ASSIGNMENT: What you return must be an exact copy of the lines in the listing below between the line holding "U35: buffer 74HC125" and the line holding "U51: XNOR 74HC266", inclusive, and nothing more.

DATA:
=== Begin Enclosure ===
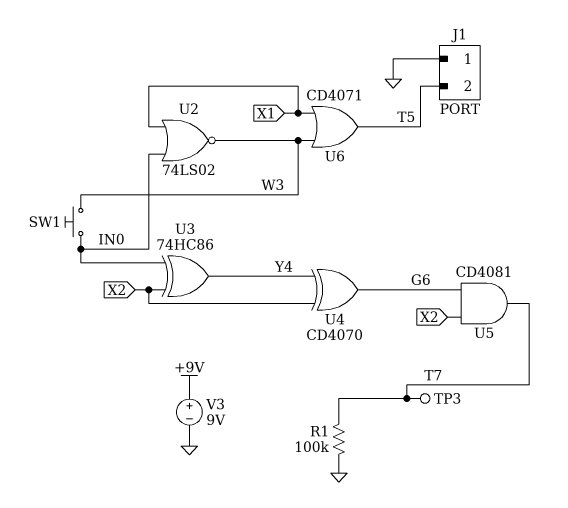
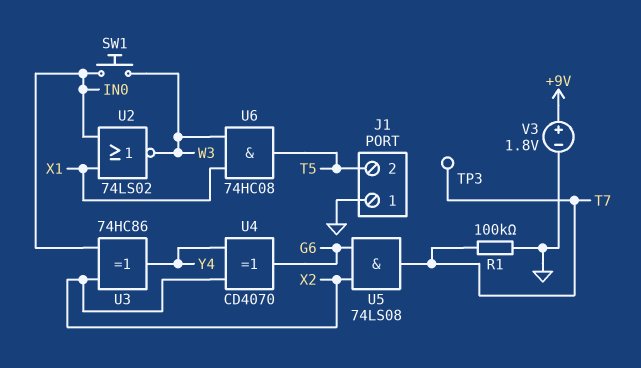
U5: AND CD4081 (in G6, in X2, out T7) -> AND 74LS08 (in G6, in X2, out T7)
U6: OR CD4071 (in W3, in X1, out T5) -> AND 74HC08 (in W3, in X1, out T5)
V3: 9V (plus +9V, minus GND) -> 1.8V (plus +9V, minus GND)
=== End Enclosure ===
=== Begin Enclosure ===
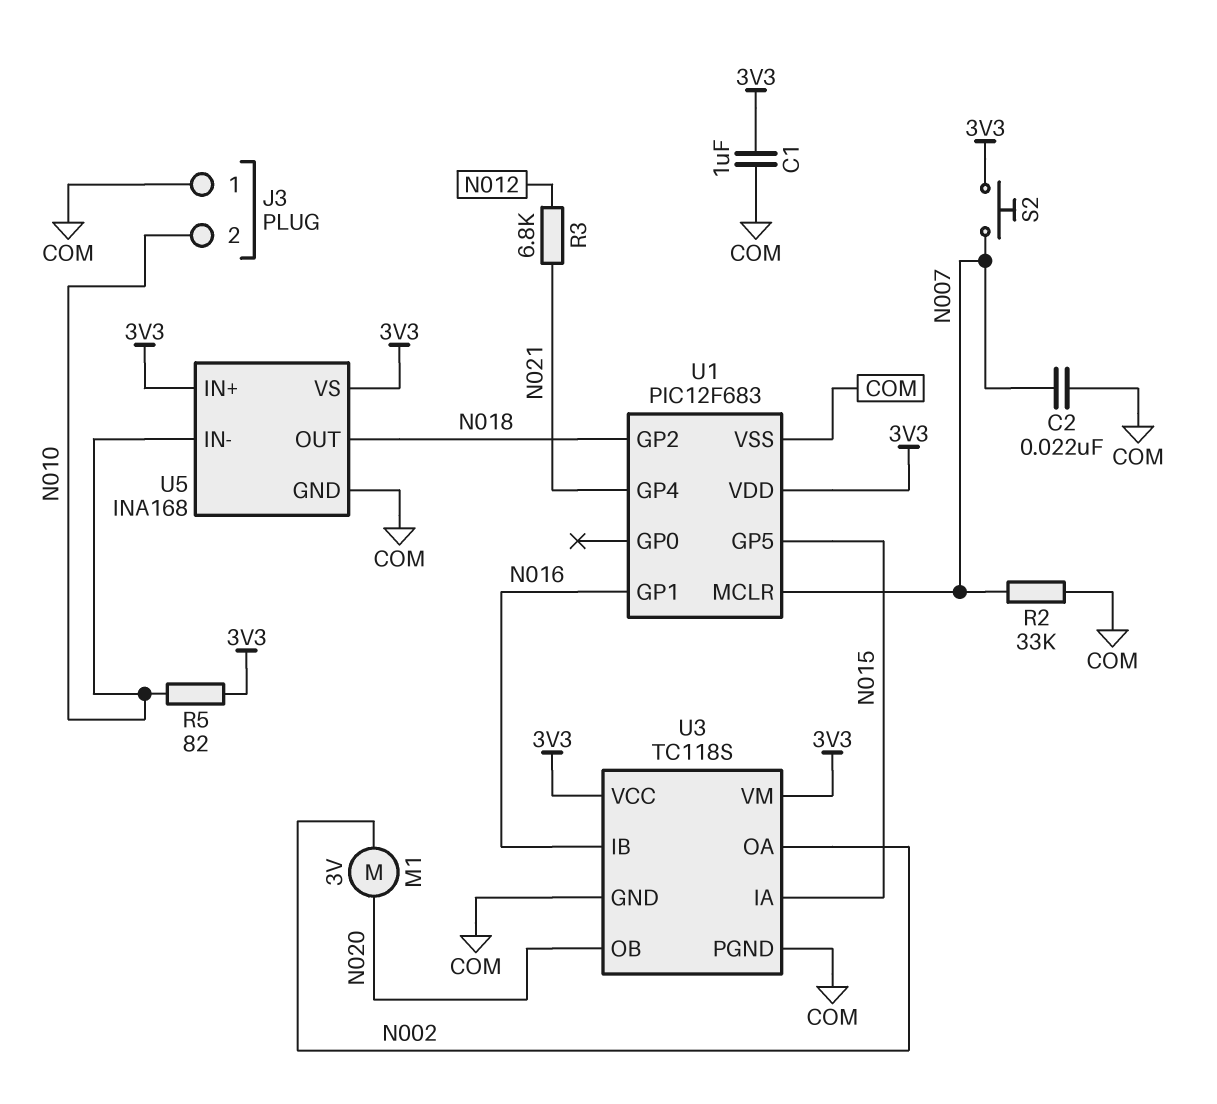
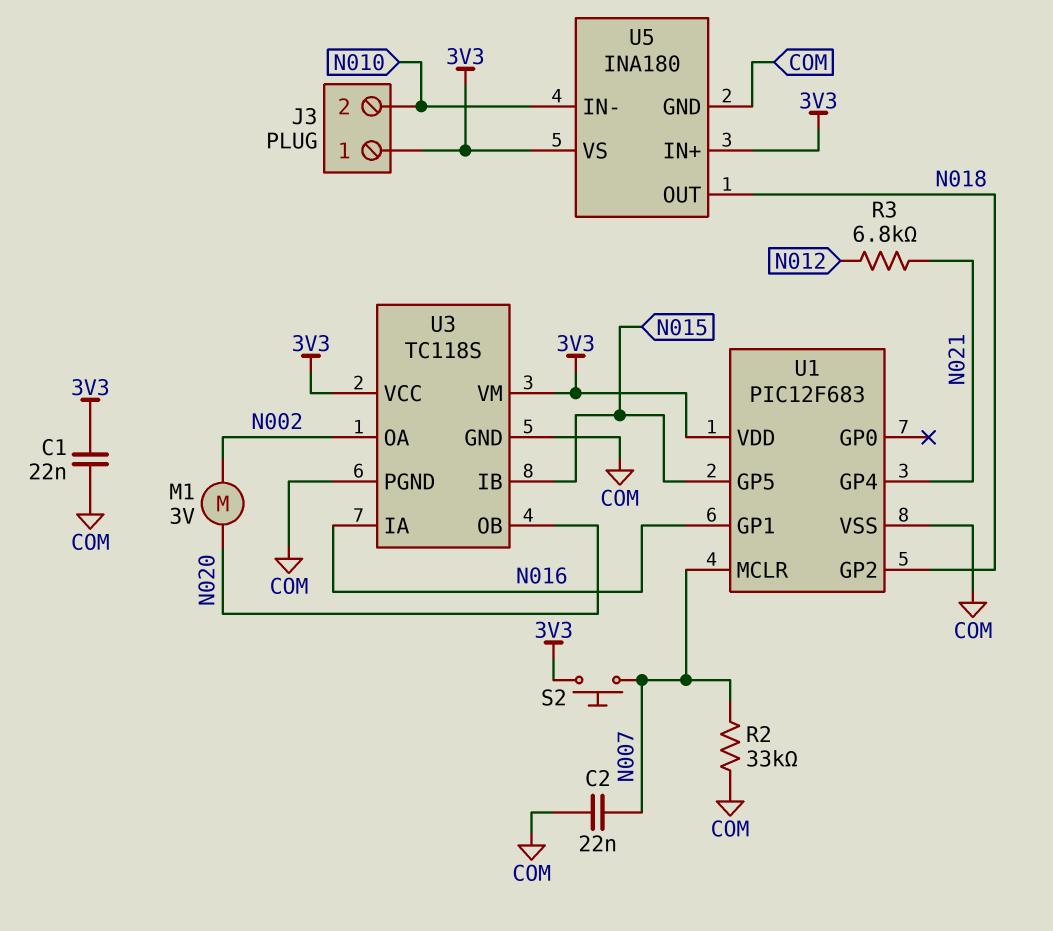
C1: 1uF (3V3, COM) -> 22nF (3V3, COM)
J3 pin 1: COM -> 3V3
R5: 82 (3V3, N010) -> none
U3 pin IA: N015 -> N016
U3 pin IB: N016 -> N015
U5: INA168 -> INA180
=== End Enclosure ===
=== Begin Enclosure ===
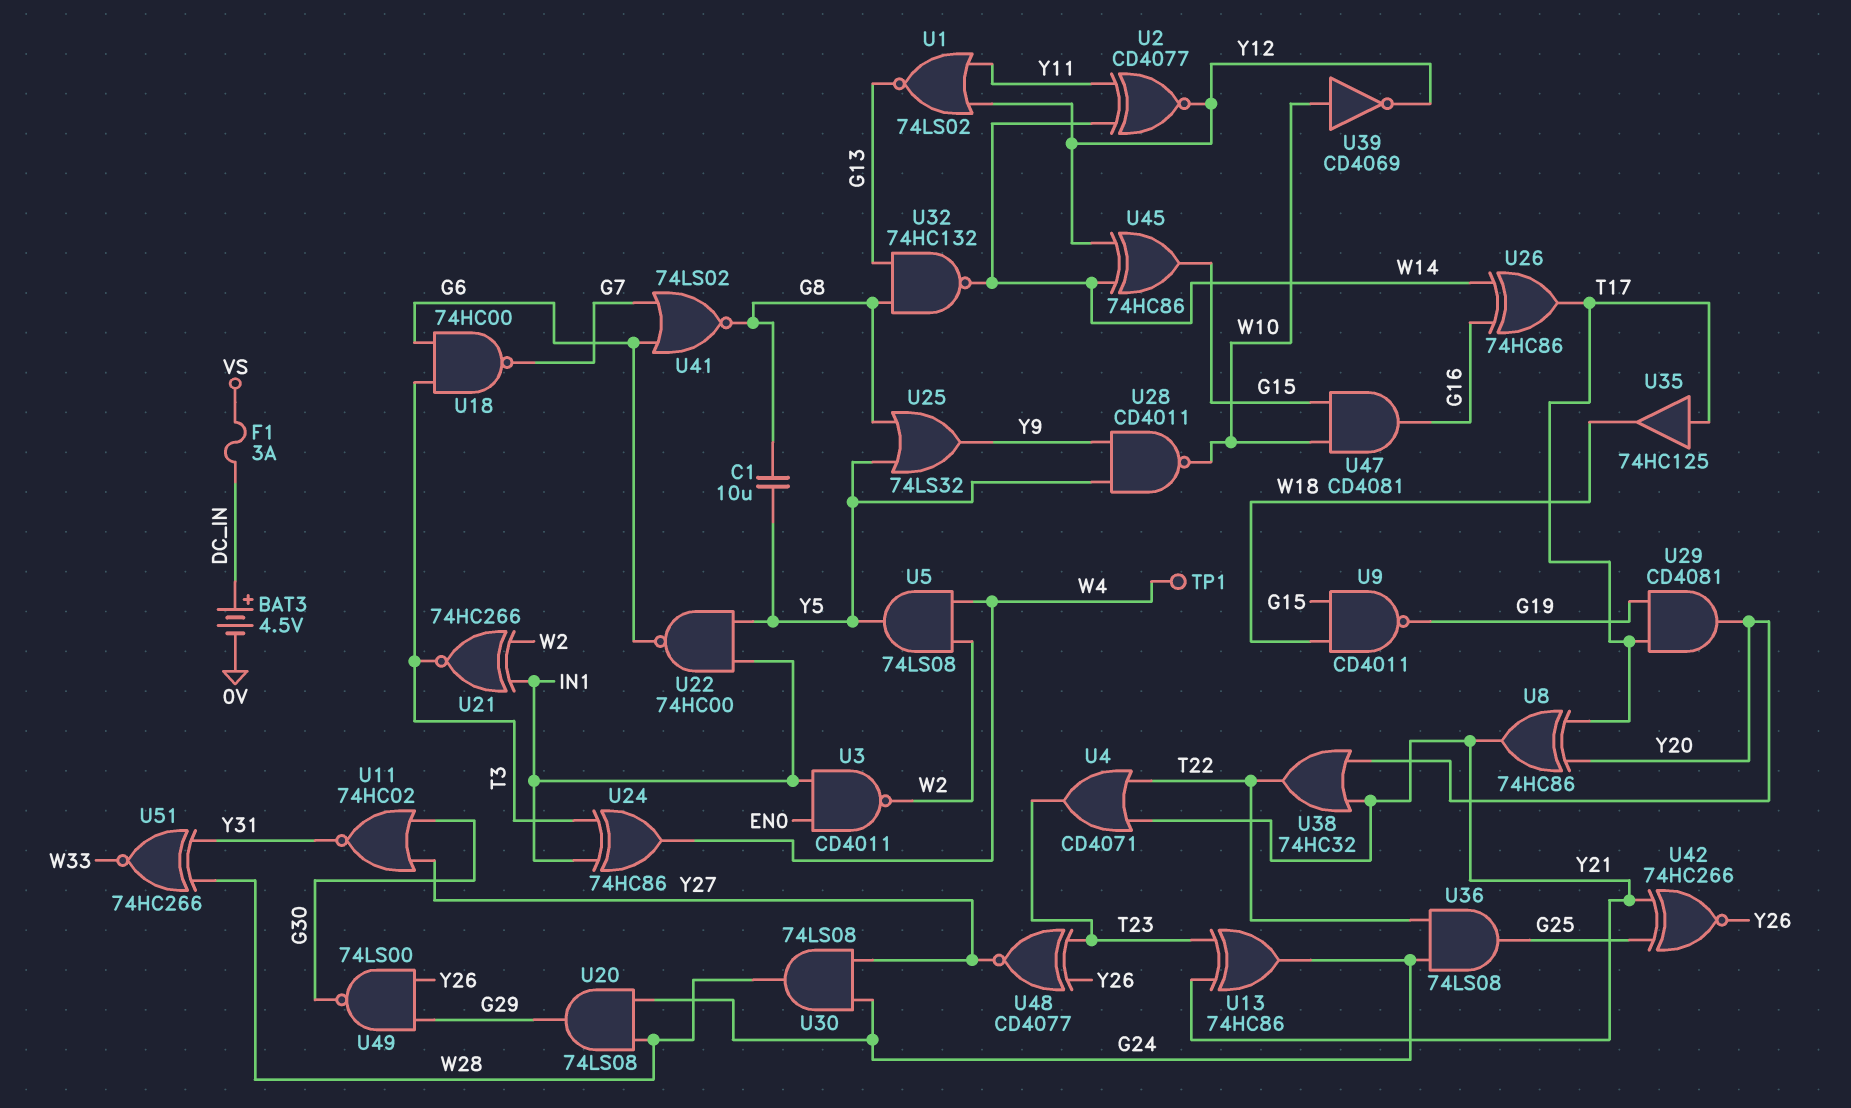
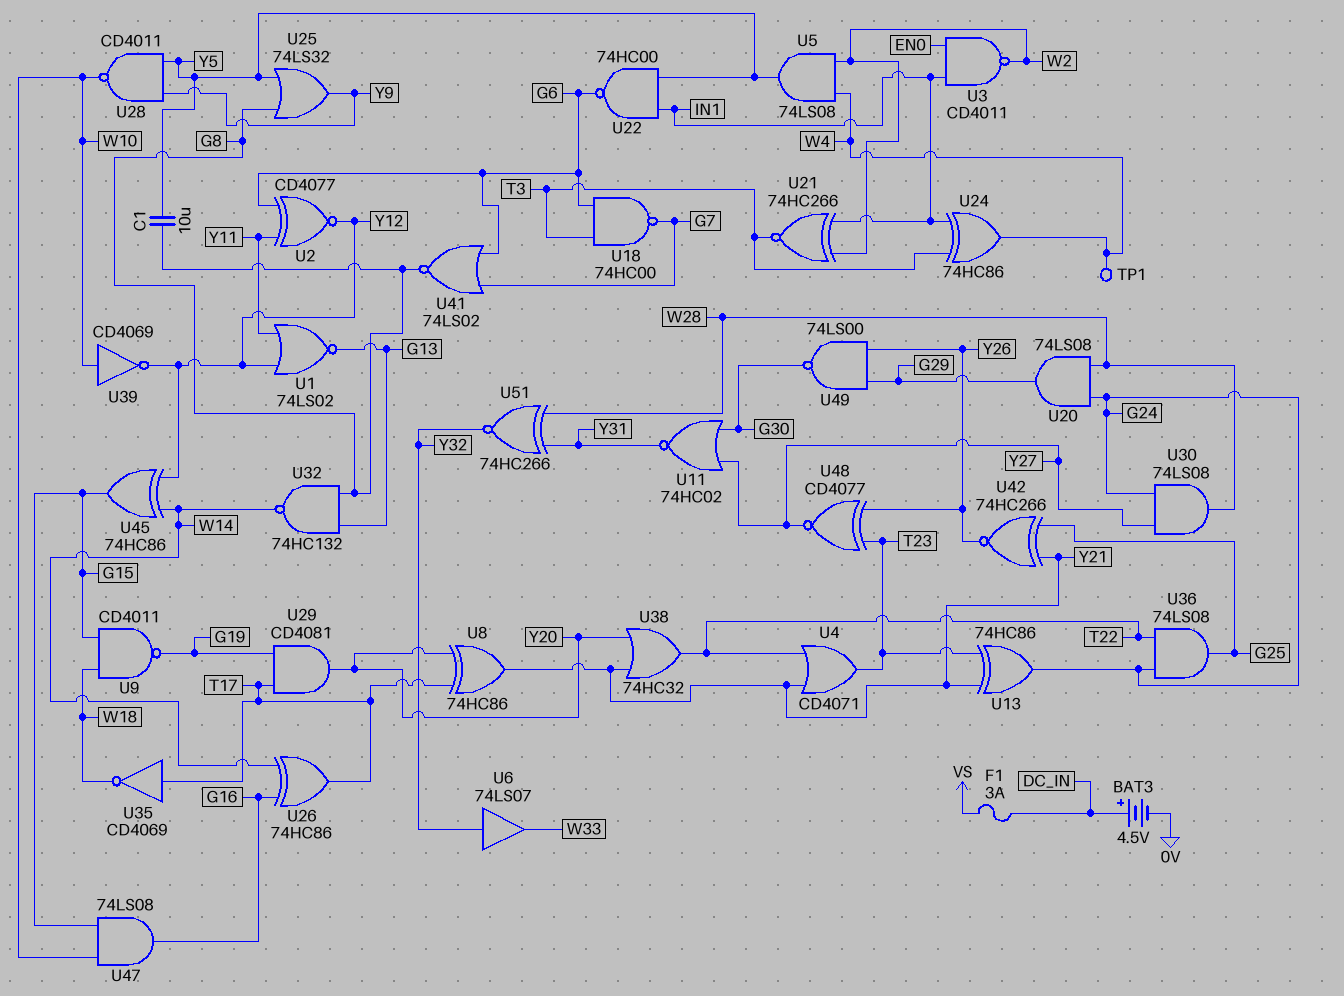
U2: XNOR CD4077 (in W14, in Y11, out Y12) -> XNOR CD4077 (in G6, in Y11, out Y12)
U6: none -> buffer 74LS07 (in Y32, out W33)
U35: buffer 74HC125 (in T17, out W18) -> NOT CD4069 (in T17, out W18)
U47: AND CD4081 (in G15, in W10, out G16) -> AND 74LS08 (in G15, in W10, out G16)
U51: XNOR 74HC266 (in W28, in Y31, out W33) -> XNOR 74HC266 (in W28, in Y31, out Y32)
=== End Enclosure ===
SOLUTION:
U35: buffer 74HC125 (in T17, out W18) -> NOT CD4069 (in T17, out W18)
U47: AND CD4081 (in G15, in W10, out G16) -> AND 74LS08 (in G15, in W10, out G16)
U51: XNOR 74HC266 (in W28, in Y31, out W33) -> XNOR 74HC266 (in W28, in Y31, out Y32)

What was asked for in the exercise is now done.